__AIM OF THE TASK__
Make an exact copy of the records, dropping all pictures.

__DATA TO PROCESS__
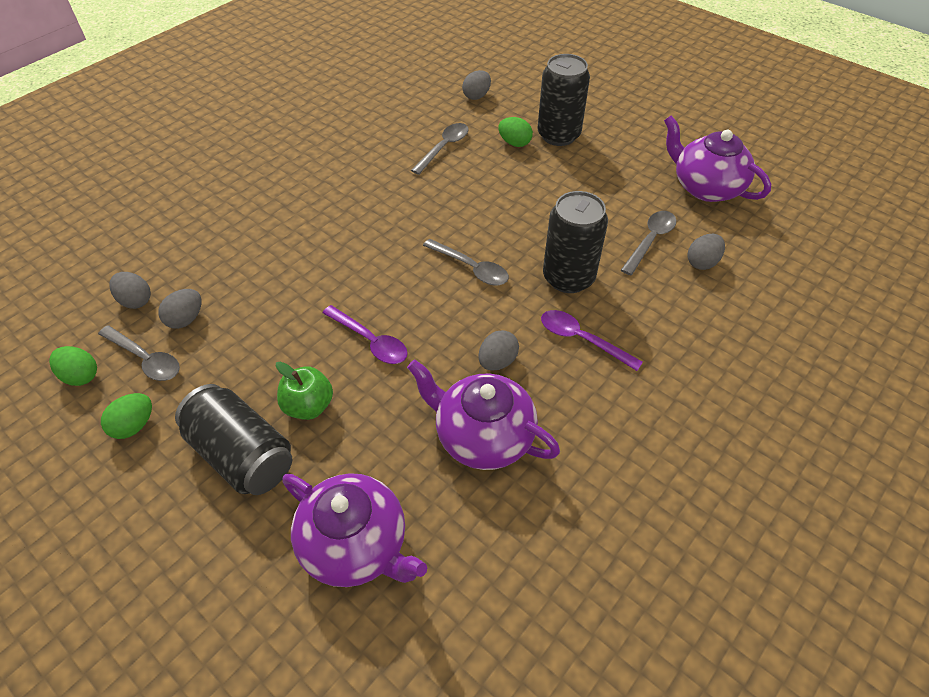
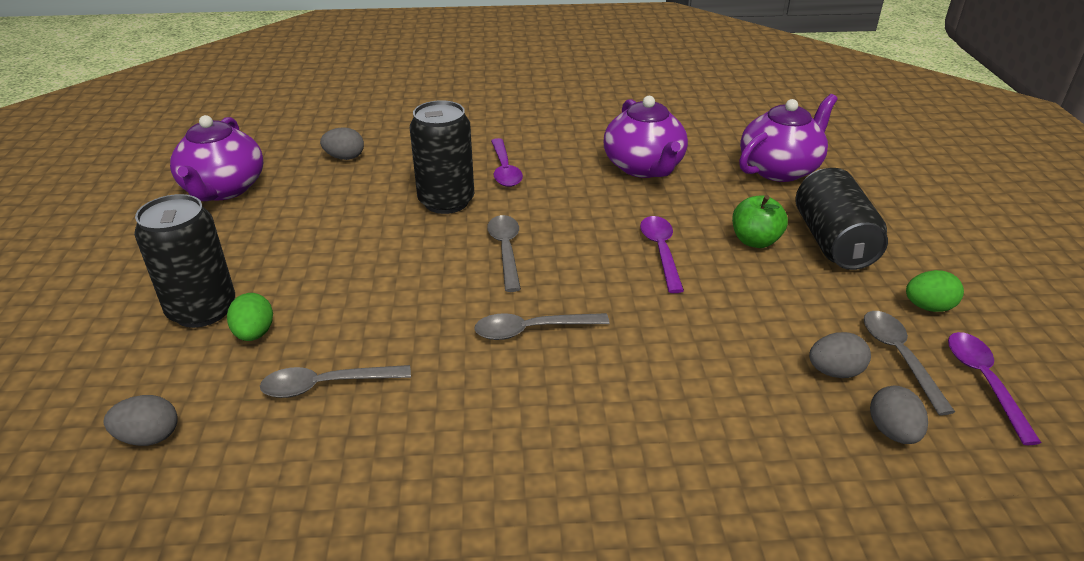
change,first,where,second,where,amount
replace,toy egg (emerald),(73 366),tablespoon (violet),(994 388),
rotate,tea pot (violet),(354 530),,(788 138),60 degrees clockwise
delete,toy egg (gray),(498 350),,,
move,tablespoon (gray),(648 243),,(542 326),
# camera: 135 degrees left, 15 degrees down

__TASK ANSWER__
change,first,where,second,where,amount
replace,toy egg (emerald),(73 366),tablespoon (violet),(994 388),
rotate,tea pot (violet),(354 530),,(788 138),60 degrees clockwise
delete,toy egg (gray),(498 350),,,
move,tablespoon (gray),(648 243),,(542 326),
# camera: 135 degrees left, 15 degrees down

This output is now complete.